WHAT YOU SHOULD DO: Write out all the entries word for word, but skip any images.

Rows from a segmentation dataset:
((

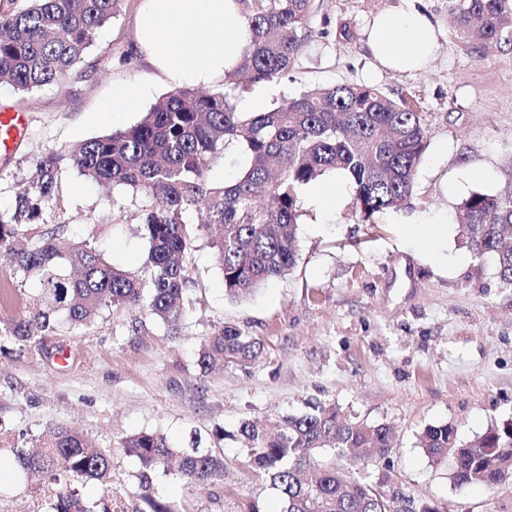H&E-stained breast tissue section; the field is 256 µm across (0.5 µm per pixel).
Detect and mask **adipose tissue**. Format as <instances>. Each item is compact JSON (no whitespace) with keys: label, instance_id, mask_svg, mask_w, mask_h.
<instances>
[{"label":"adipose tissue","instance_id":"adipose-tissue-1","mask_svg":"<svg viewBox=\"0 0 512 512\" xmlns=\"http://www.w3.org/2000/svg\"><path fill=\"white\" fill-rule=\"evenodd\" d=\"M250 38L236 0H142L134 51L171 87L208 86L240 65ZM369 45L382 66L418 70L436 50V27L415 0H402L374 19Z\"/></svg>","mask_w":512,"mask_h":512}]
</instances>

))

WRITTEN RESPONSE:
H&E-stained breast tissue section; the field is 256 µm across (0.5 µm per pixel).
Detect and mask **adipose tissue**. Format as <instances>. Each item is compact JSON (no whitespace) with keys: label, instance_id, mask_svg, mask_w, mask_h.
<instances>
[{"label":"adipose tissue","instance_id":"adipose-tissue-1","mask_svg":"<svg viewBox=\"0 0 512 512\" xmlns=\"http://www.w3.org/2000/svg\"><path fill=\"white\" fill-rule=\"evenodd\" d=\"M250 38L236 0H142L134 51L171 87L208 86L240 65ZM369 45L382 66L418 70L436 50V27L415 0H402L374 19Z\"/></svg>","mask_w":512,"mask_h":512}]
</instances>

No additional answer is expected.